Work to complete » Since pictures do not belong in the copy, please repeat every record below exactly without them.

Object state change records
····················
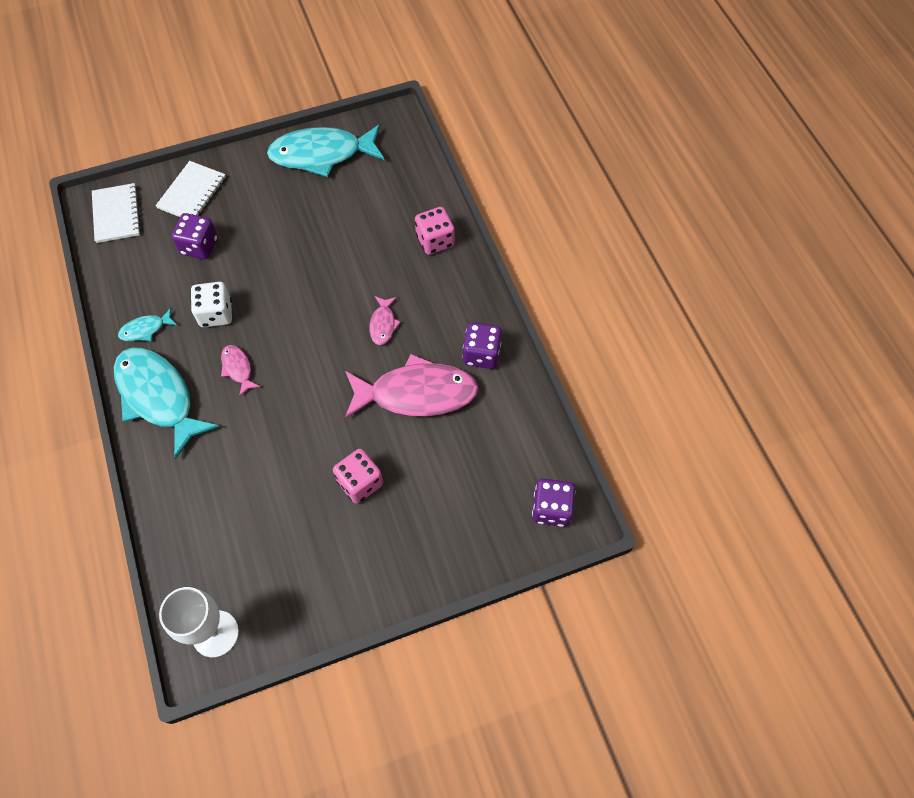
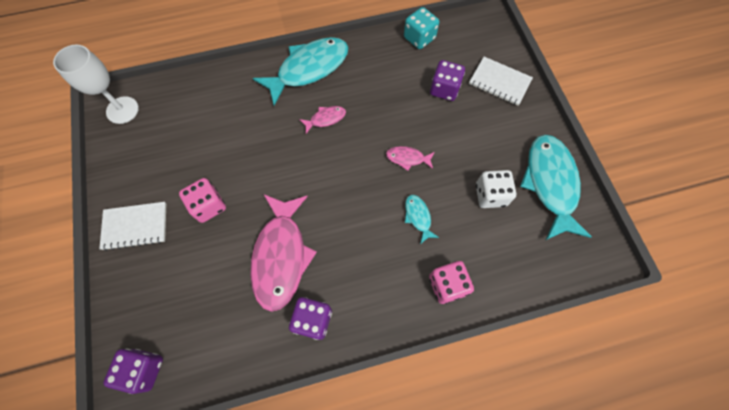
camera: 95 degrees right, 5 degrees up
white notebook [92,183,141,243] -> white notebook moved to [99,202,166,251]
turquoise fish [118,308,177,341] -> turquoise fish moved to [405,195,439,243]
white dice [191,282,232,328] -> white dice moved to [476,170,516,208]
pink fish [369,296,400,345] -> pink fish moved to [386,146,435,171]
none -> turquoise dice [404,7,439,49]

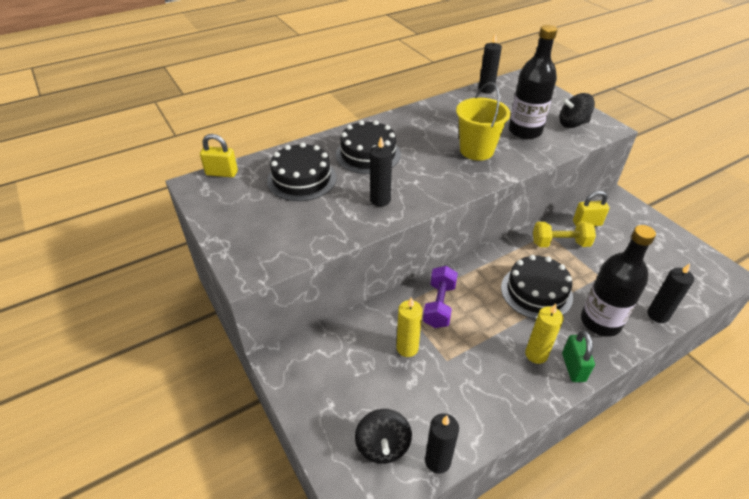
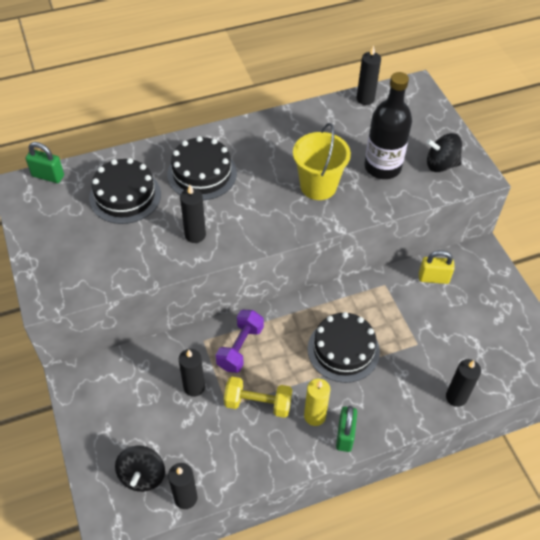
camera: 10 degrees right, 10 degrees up
yellow padlock [200,134,238,177] -> green padlock [25,142,64,183]
yellow candle [397,297,422,357] -> black candle [179,349,205,397]
yellow dumbbell [533,221,596,247] -> yellow dumbbell moved to [224,377,292,418]
black bottle [581,225,656,337] -> none

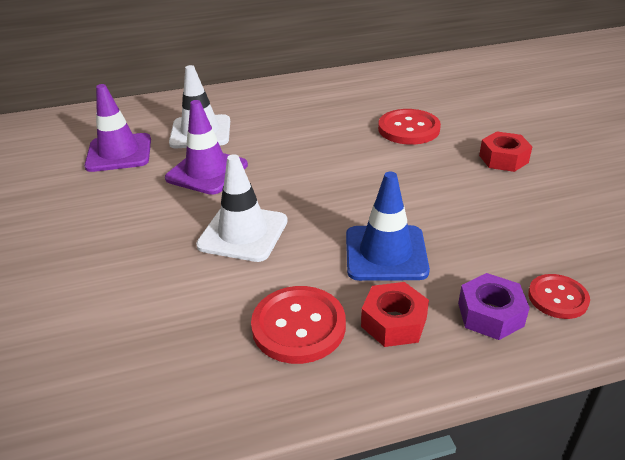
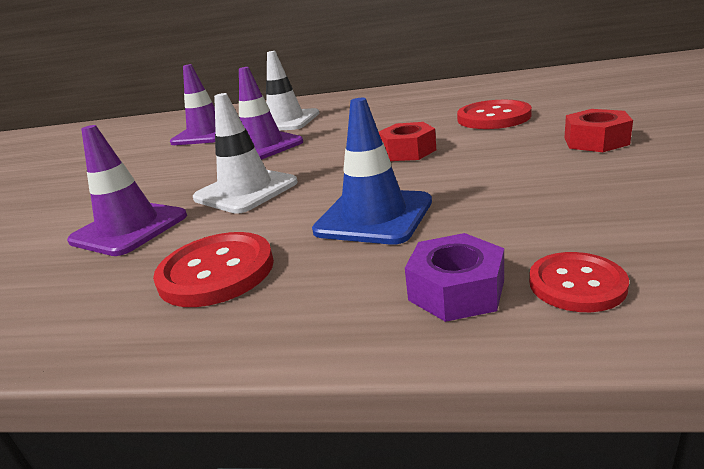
camera: 25 degrees right, 10 degrees down
red nut [361,282,429,347] -> red nut moved to [379,122,436,161]
none -> purple traffic cone [67,125,187,256]

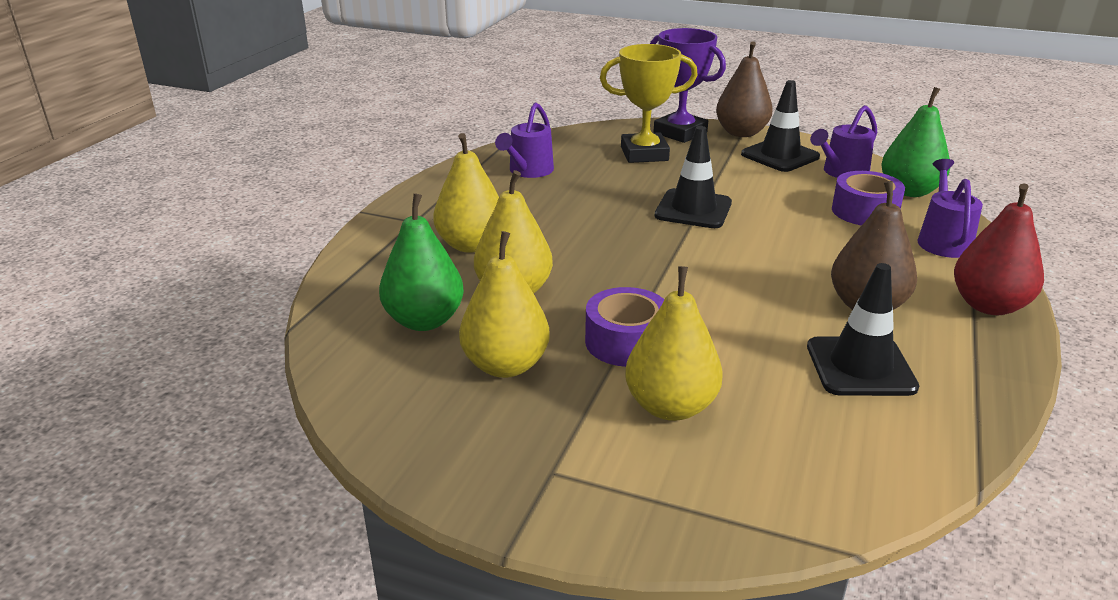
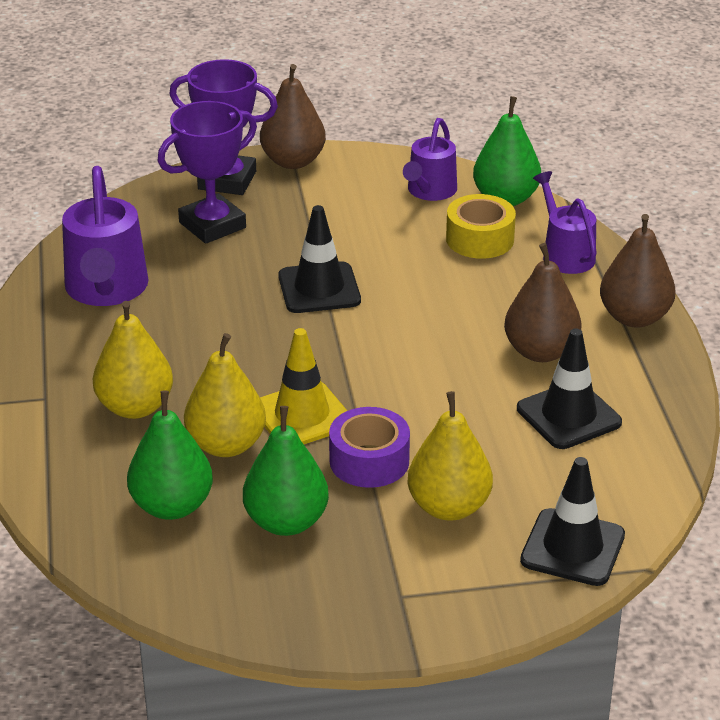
camera: 30 degrees left, 5 degrees up
yellow pear [459,231,550,378] -> green pear [243,406,329,536]
purple watering can [495,103,554,178] -> purple watering can [62,166,149,306], size x1.56
yellow trophy [600,44,698,163] -> purple trophy [158,101,257,244]
black traffic cone [741,80,820,172] -> black traffic cone moved to [520,457,625,586]
purple tape [832,171,905,225] -> yellow tape [446,194,516,259]
red pear [954,184,1044,315] -> brown pear [600,214,676,328]
none -> yellow traffic cone [260,328,347,444]

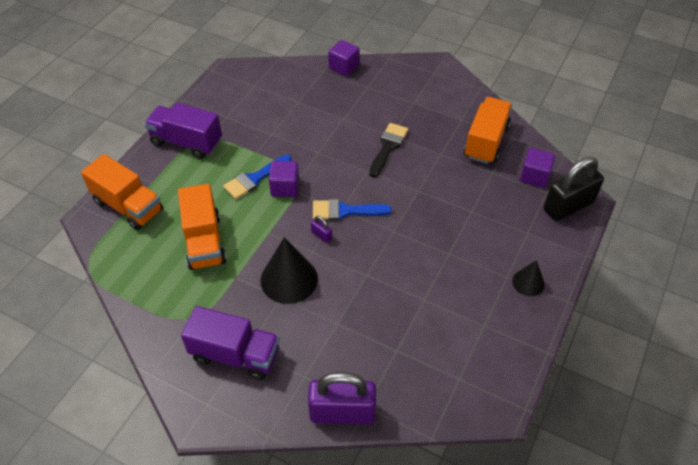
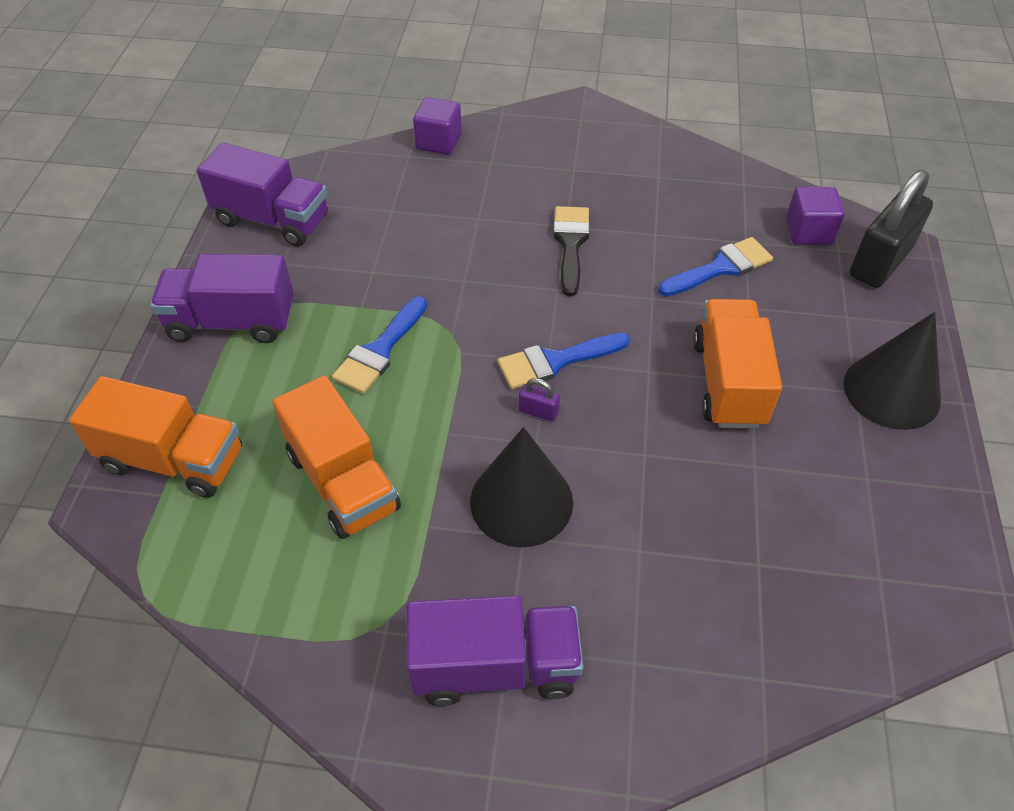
camera: 20 degrees left, 0 degrees up
purple cube [269,161,299,197] -> none
purple padlock [308,372,376,424] -> none
orange truck [464,97,512,164] -> orange truck moved to [693,299,782,429]
black cone [512,260,545,296] -> black cone [843,312,941,430], size x1.79
none -> purple truck [197,142,328,246]
none -> blue brush [658,237,773,296]

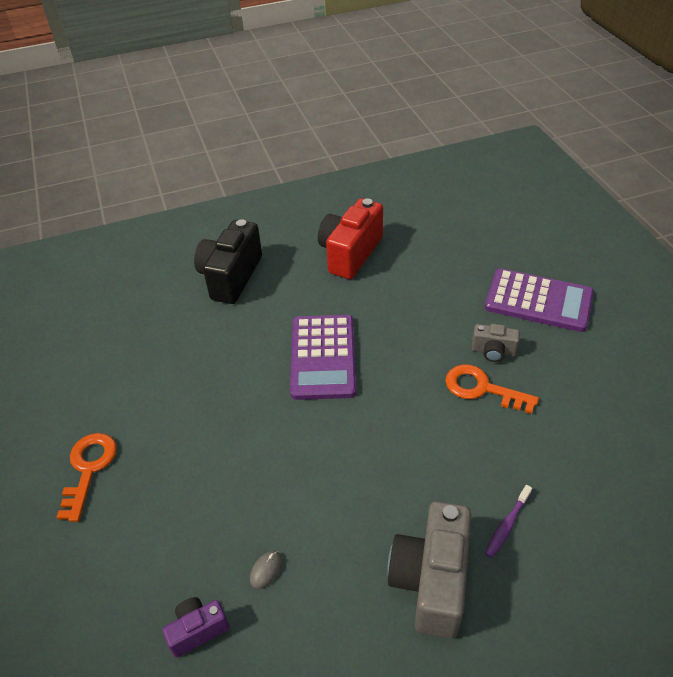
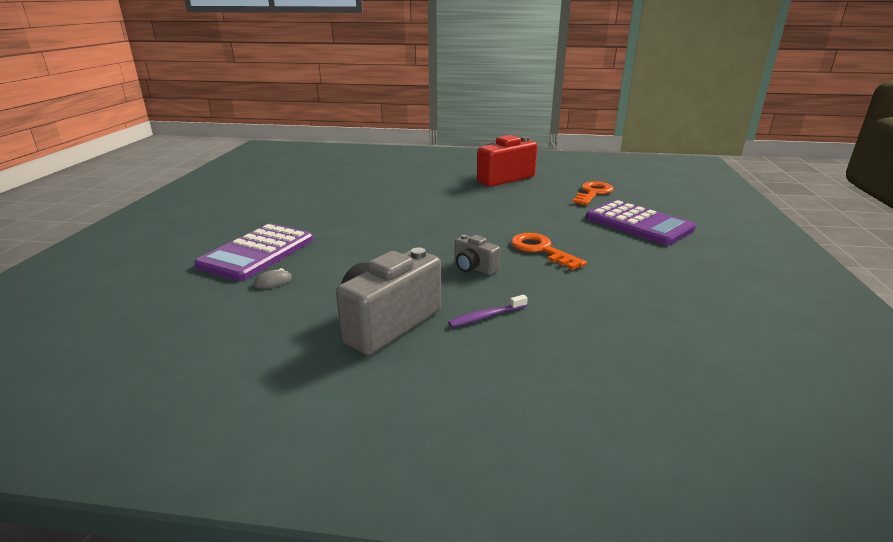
camera: 25 degrees right, 20 degrees down
orange key [56,433,117,522] -> orange key moved to [573,181,614,205]
purple camera [163,597,230,657] -> none
black camera [194,219,262,304] -> none
purple calculator [290,315,356,400] -> purple calculator moved to [194,224,313,281]
grey camera [471,324,520,362] -> grey camera moved to [455,235,500,275]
····················
Task answer »
camera: 95 degrees right, 5 degrees up
white notebook [92,183,141,243] -> white notebook moved to [99,202,166,251]
turquoise fish [118,308,177,341] -> turquoise fish moved to [405,195,439,243]
white dice [191,282,232,328] -> white dice moved to [476,170,516,208]
pink fish [369,296,400,345] -> pink fish moved to [386,146,435,171]
none -> turquoise dice [404,7,439,49]

camera: 10 degrees right, 10 degrees up
yellow padlock [200,134,238,177] -> green padlock [25,142,64,183]
yellow candle [397,297,422,357] -> black candle [179,349,205,397]
yellow dumbbell [533,221,596,247] -> yellow dumbbell moved to [224,377,292,418]
black bottle [581,225,656,337] -> none

camera: 25 degrees right, 10 degrees down
red nut [361,282,429,347] -> red nut moved to [379,122,436,161]
none -> purple traffic cone [67,125,187,256]

camera: 30 degrees left, 5 degrees up
yellow pear [459,231,550,378] -> green pear [243,406,329,536]
purple watering can [495,103,554,178] -> purple watering can [62,166,149,306], size x1.56
yellow trophy [600,44,698,163] -> purple trophy [158,101,257,244]
black traffic cone [741,80,820,172] -> black traffic cone moved to [520,457,625,586]
purple tape [832,171,905,225] -> yellow tape [446,194,516,259]
red pear [954,184,1044,315] -> brown pear [600,214,676,328]
none -> yellow traffic cone [260,328,347,444]

camera: 20 degrees left, 0 degrees up
purple cube [269,161,299,197] -> none
purple padlock [308,372,376,424] -> none
orange truck [464,97,512,164] -> orange truck moved to [693,299,782,429]
black cone [512,260,545,296] -> black cone [843,312,941,430], size x1.79
none -> purple truck [197,142,328,246]
none -> blue brush [658,237,773,296]

camera: 25 degrees right, 20 degrees down
orange key [56,433,117,522] -> orange key moved to [573,181,614,205]
purple camera [163,597,230,657] -> none
black camera [194,219,262,304] -> none
purple calculator [290,315,356,400] -> purple calculator moved to [194,224,313,281]
grey camera [471,324,520,362] -> grey camera moved to [455,235,500,275]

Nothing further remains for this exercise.